====== INFORMATION SHOWN ======

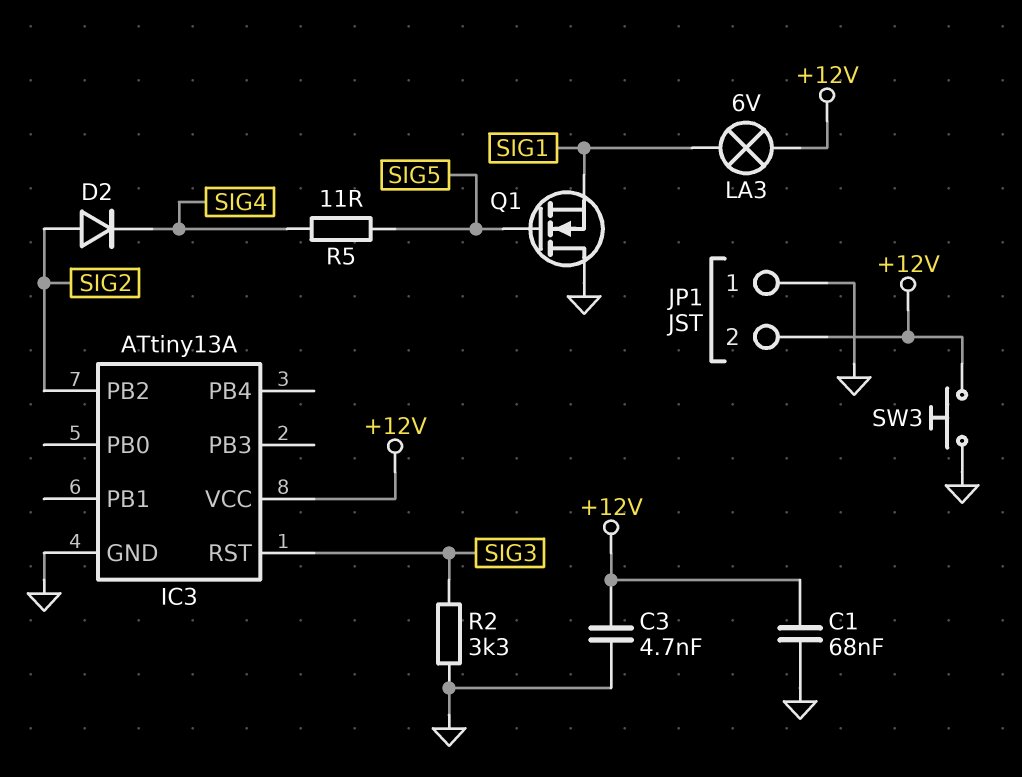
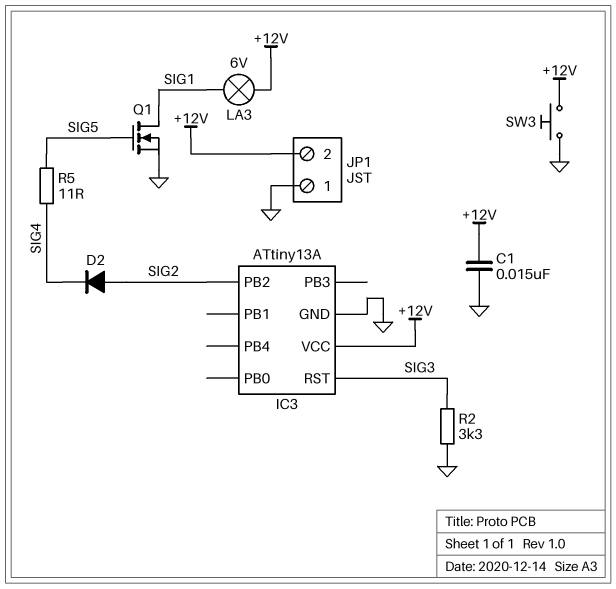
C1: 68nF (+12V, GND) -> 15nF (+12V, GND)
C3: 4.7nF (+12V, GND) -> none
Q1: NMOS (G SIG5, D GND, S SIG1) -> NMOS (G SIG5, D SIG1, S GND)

======
====== INFORMATION SHOWN ======

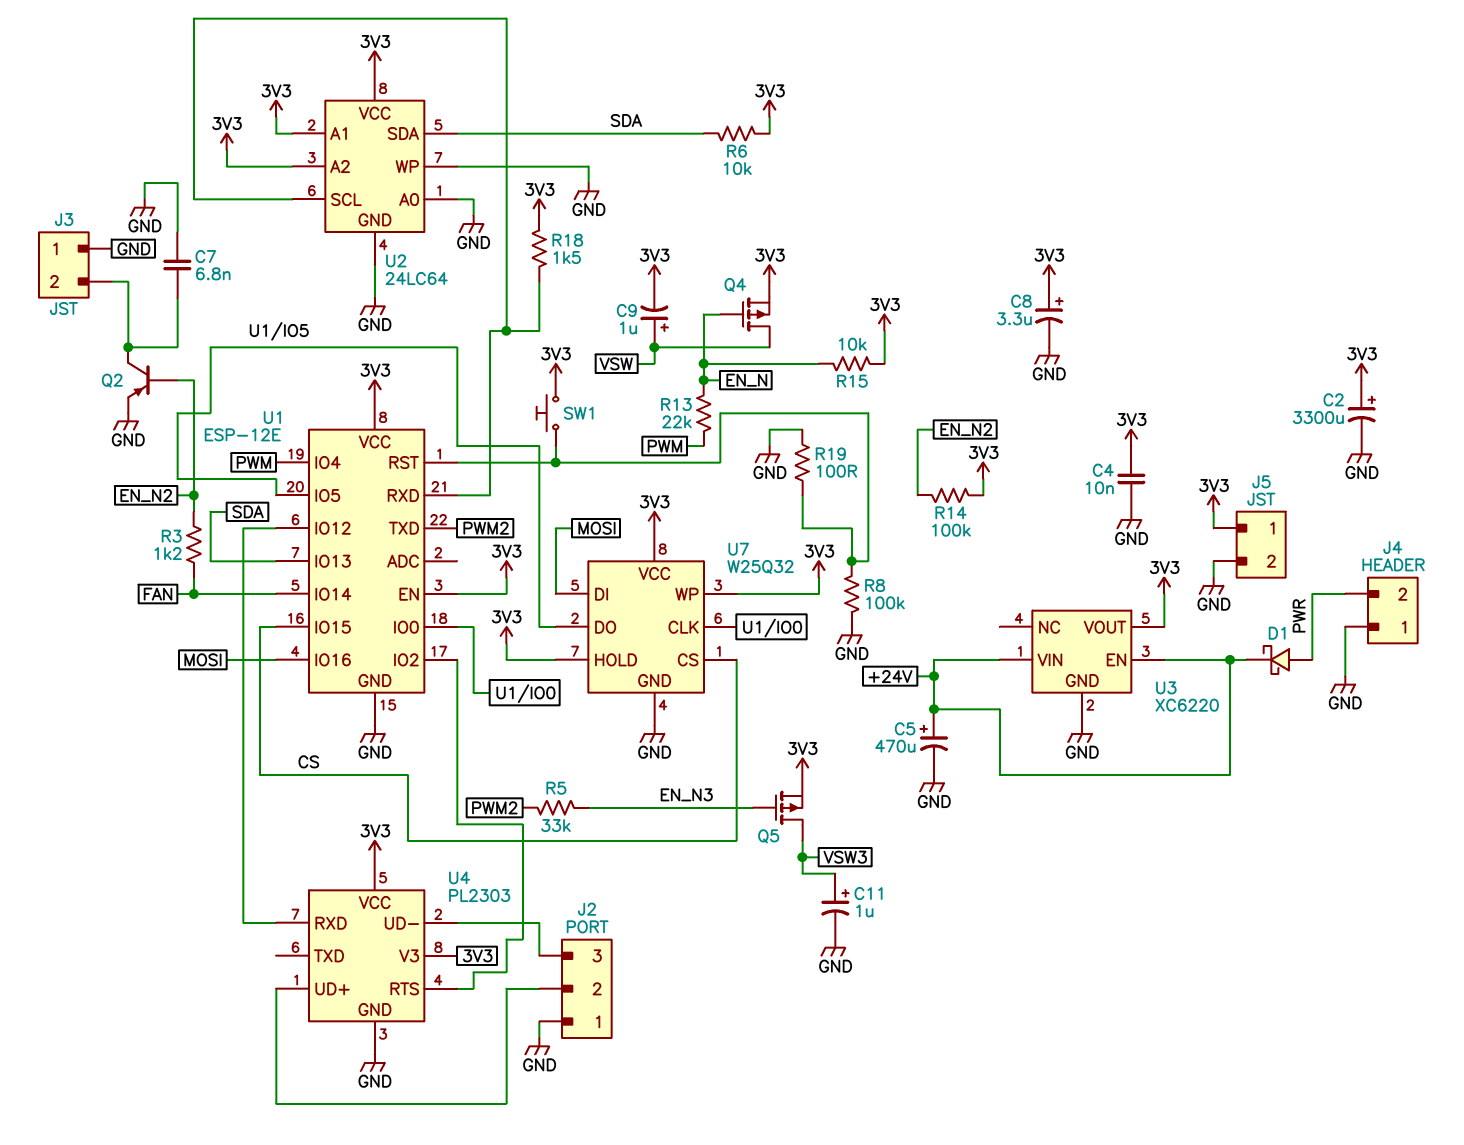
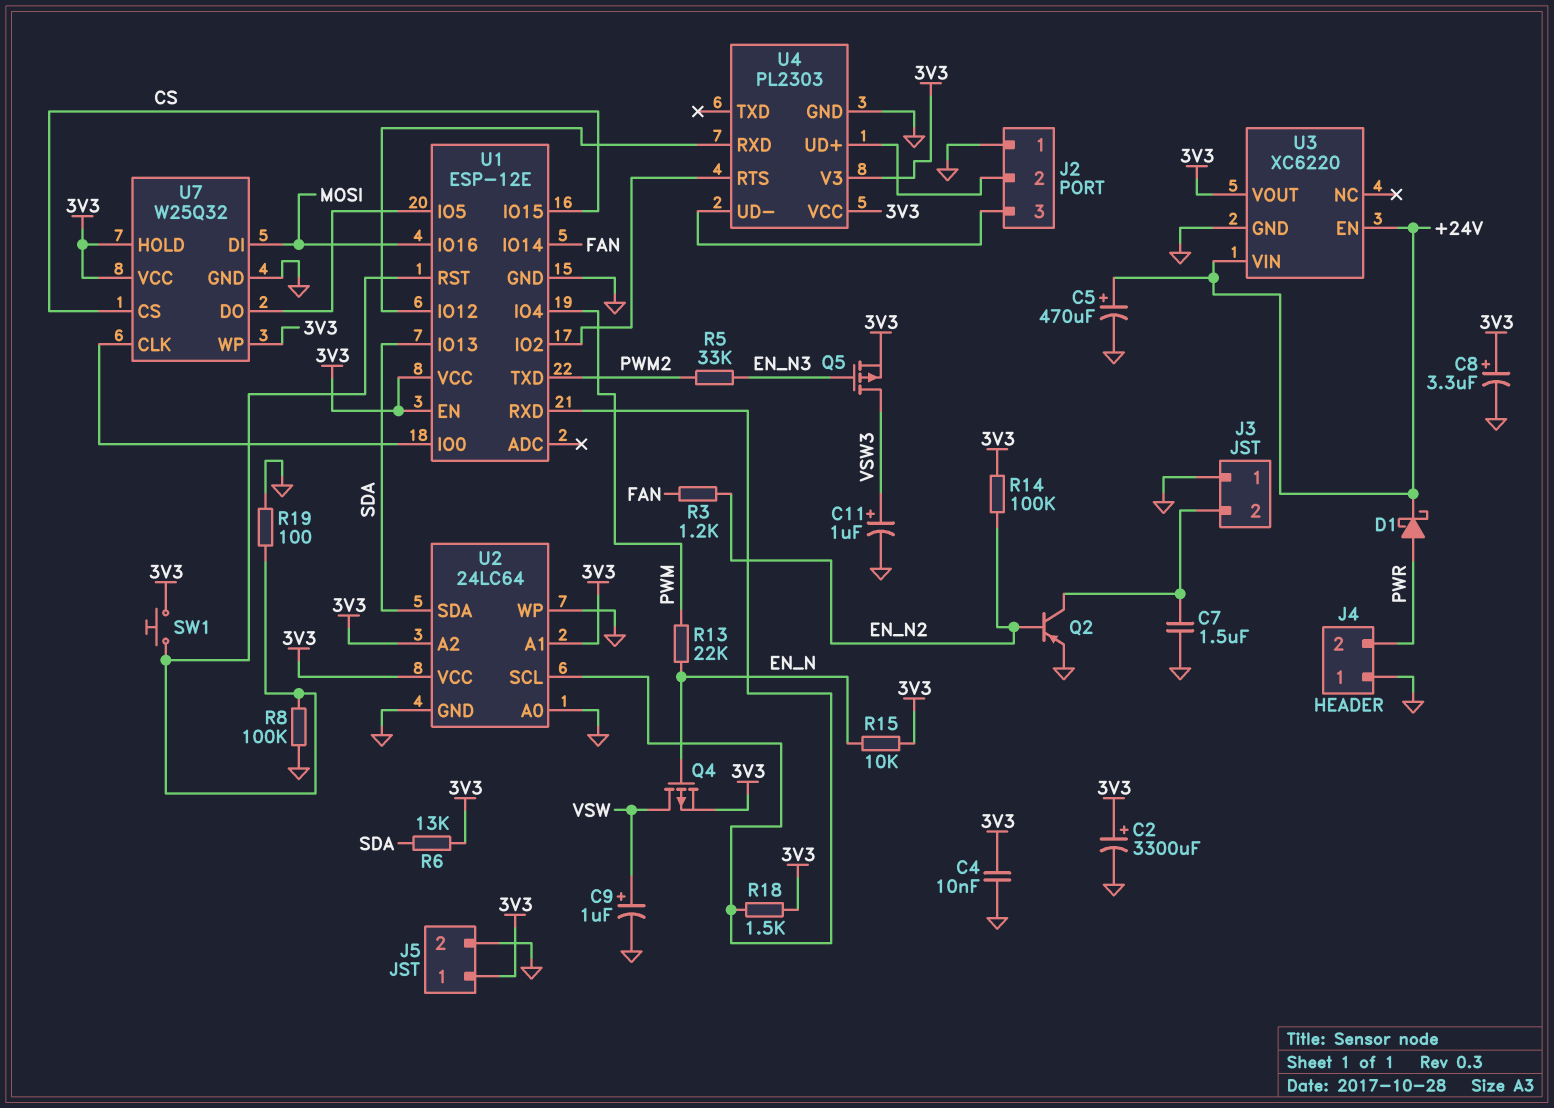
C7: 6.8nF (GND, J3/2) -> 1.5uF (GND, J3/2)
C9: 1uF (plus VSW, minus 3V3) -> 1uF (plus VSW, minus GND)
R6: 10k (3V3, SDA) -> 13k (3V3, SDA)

======
====== INFORMATION SHOWN ======

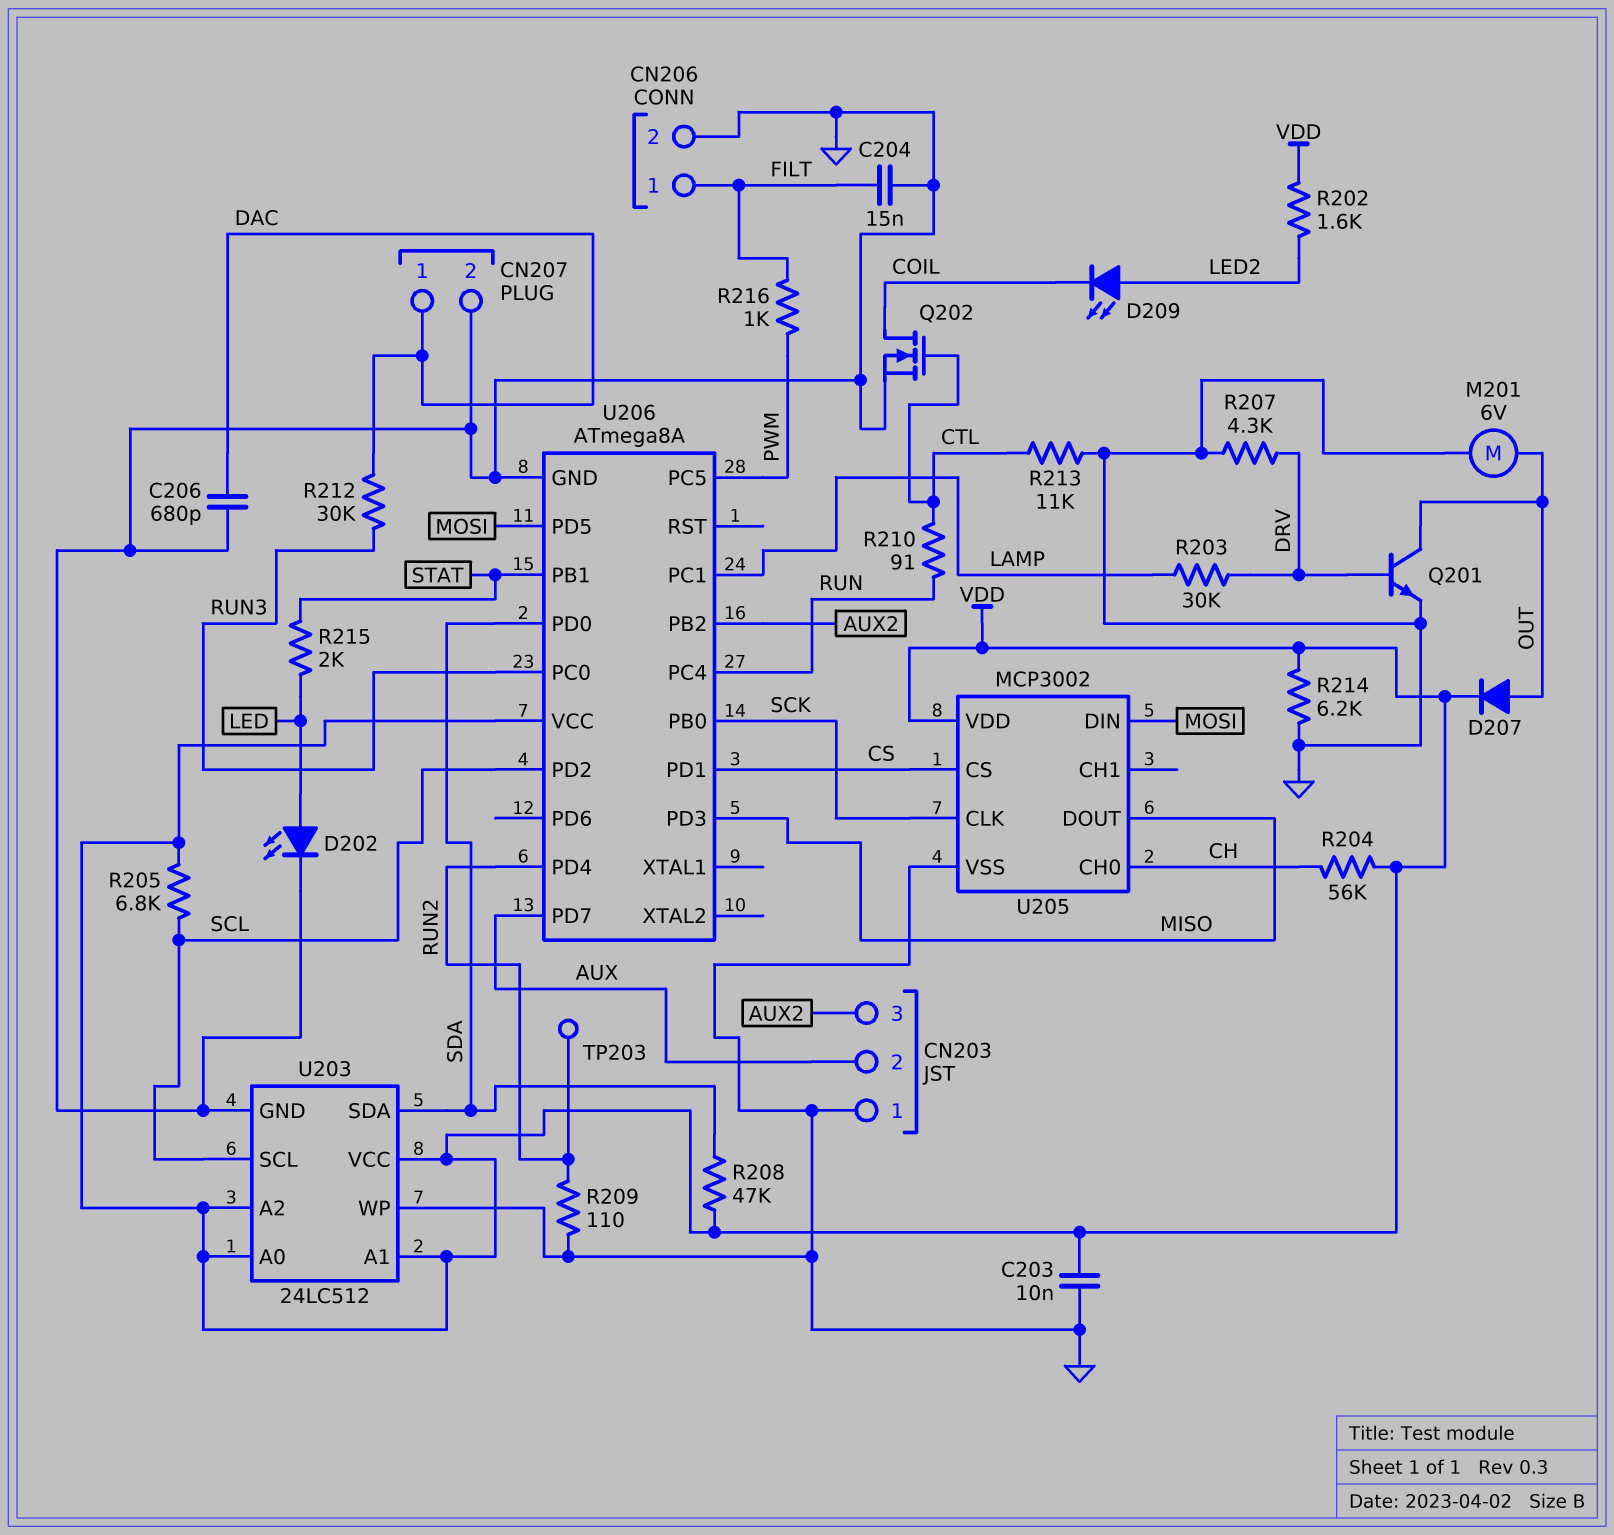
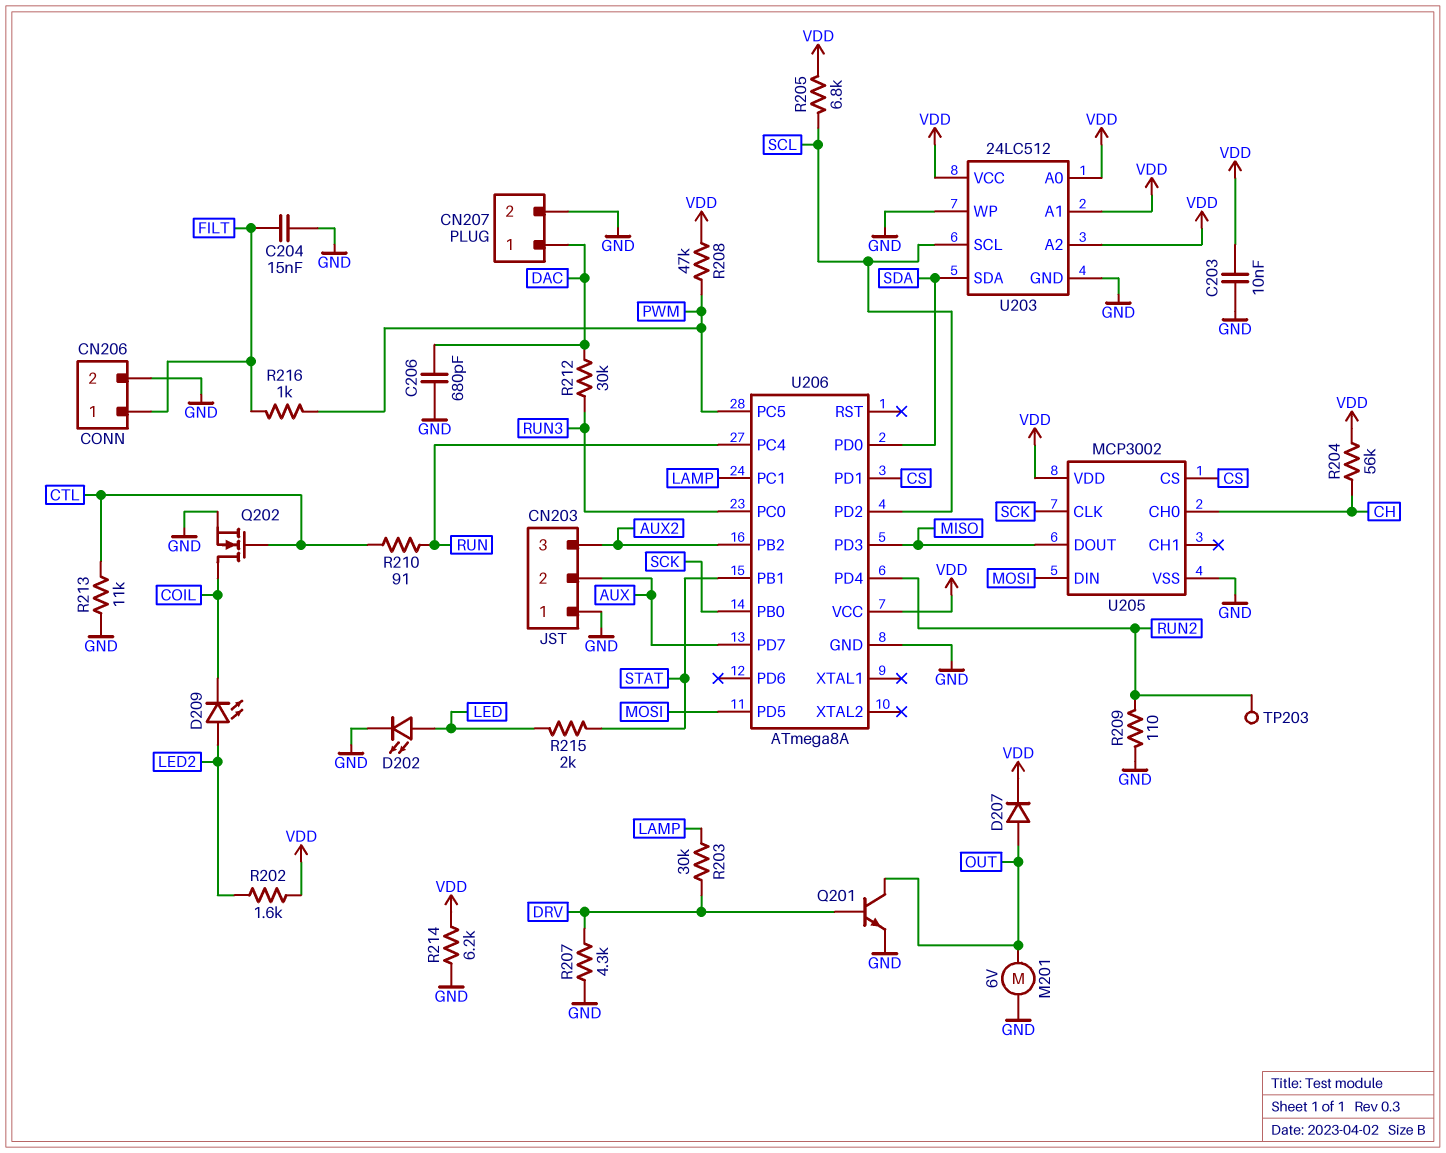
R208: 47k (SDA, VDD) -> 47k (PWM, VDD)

======

» **EXERCISE INSTRUCTIONS**:
Would you please copy, word for word, everything above from the line containing "C1: 68nF (+12V, GND) -> 15nF (+12V, GND)" down to the line containing "Q1: NMOS (G", those two lines included?

» **TASK RESPONSE**:
C1: 68nF (+12V, GND) -> 15nF (+12V, GND)
C3: 4.7nF (+12V, GND) -> none
Q1: NMOS (G SIG5, D GND, S SIG1) -> NMOS (G SIG5, D SIG1, S GND)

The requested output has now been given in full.